[Exercise]:
Below are entries; count the lines containing the string "none". The answer is that number alone.

[Entries supplied]:
• • • • •
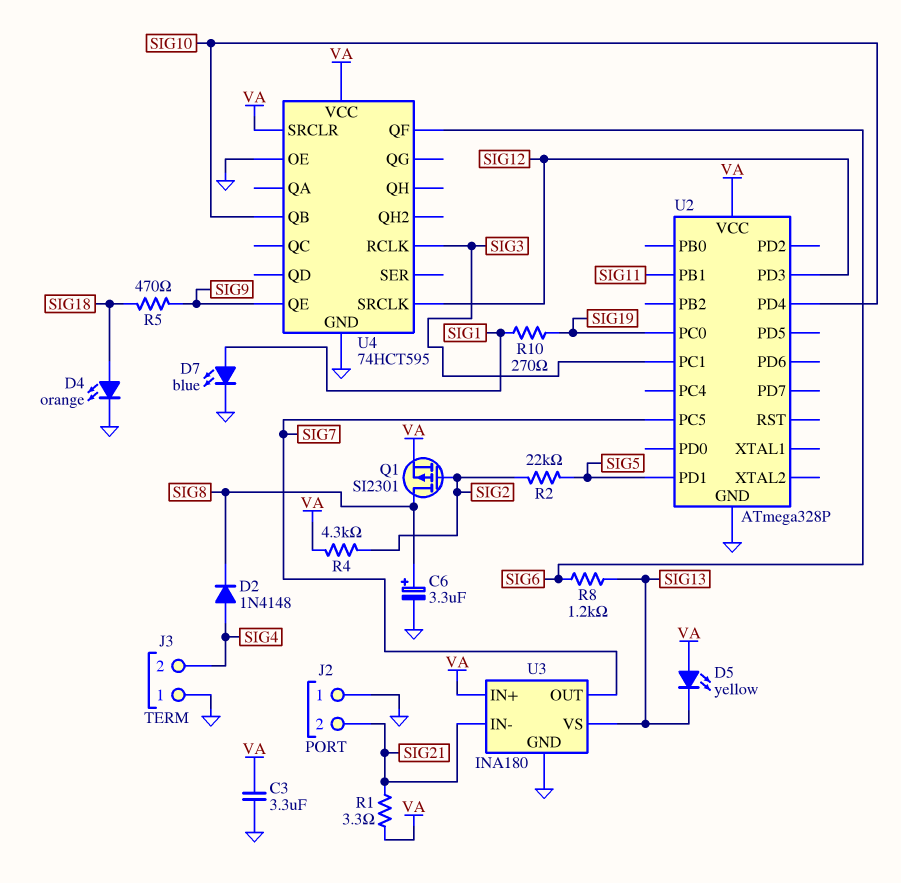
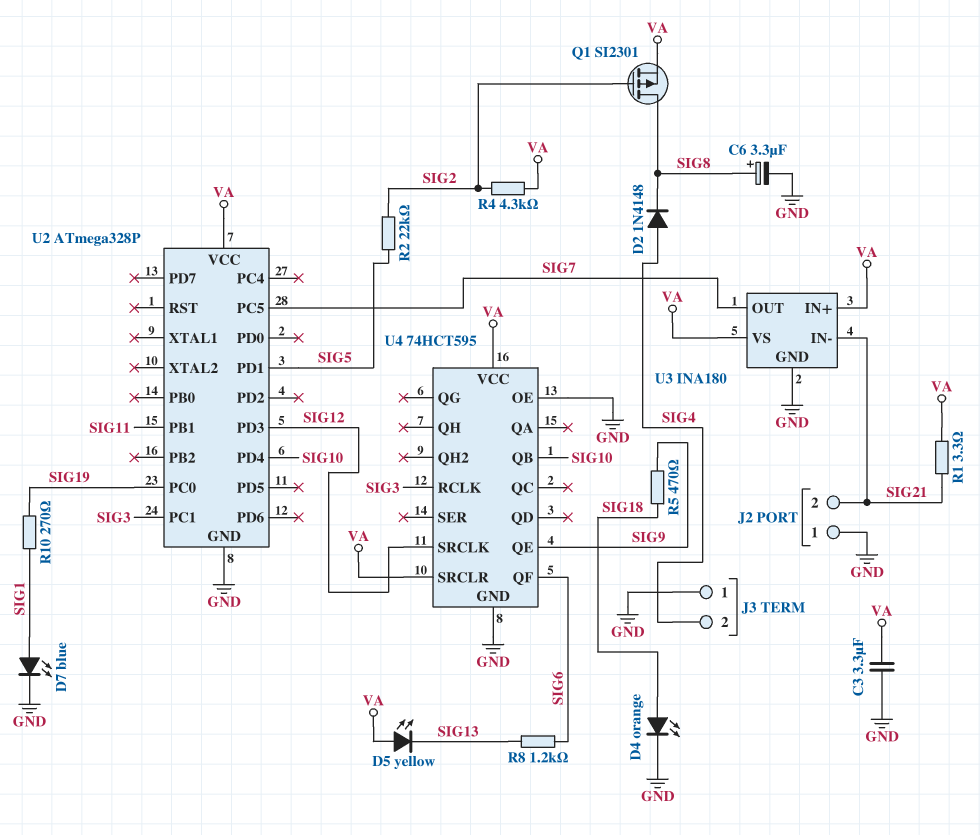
U3 pin VS: SIG13 -> VA

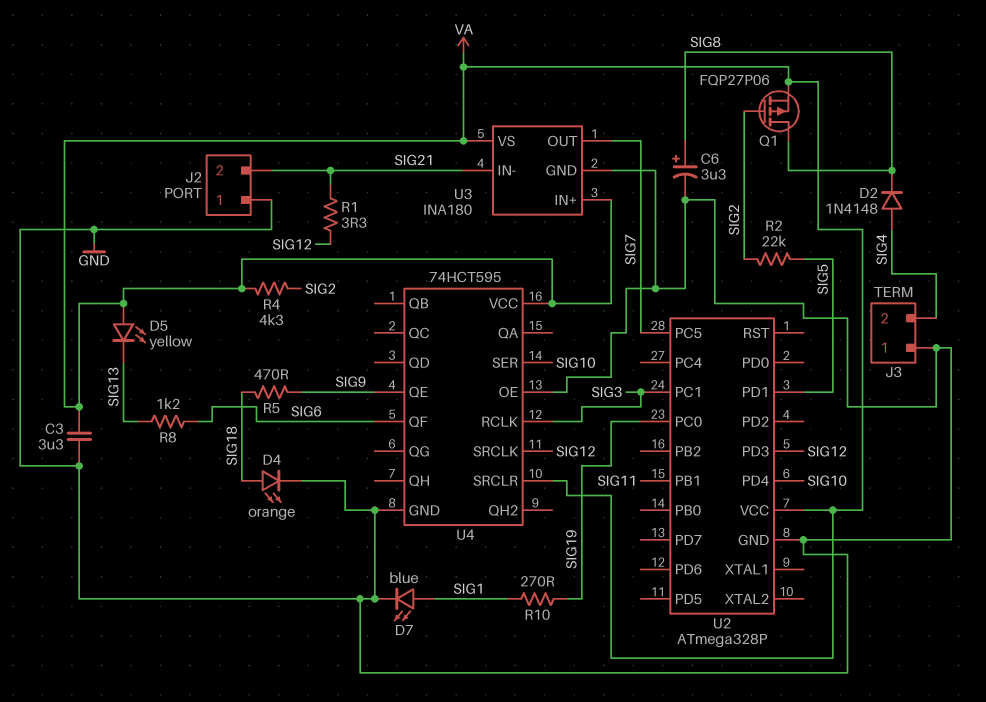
Q1: PMOS SI2301 (G SIG2, D SIG8, S VA) -> PMOS FQP27P06 (G SIG2, D SIG8, S VA)
R1: 3.3 (SIG21, VA) -> 3.3 (SIG12, SIG21)
U4 pin QB: SIG10 -> none
U4 pin SER: none -> SIG10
• • • • •
[Result of this exercise]:
2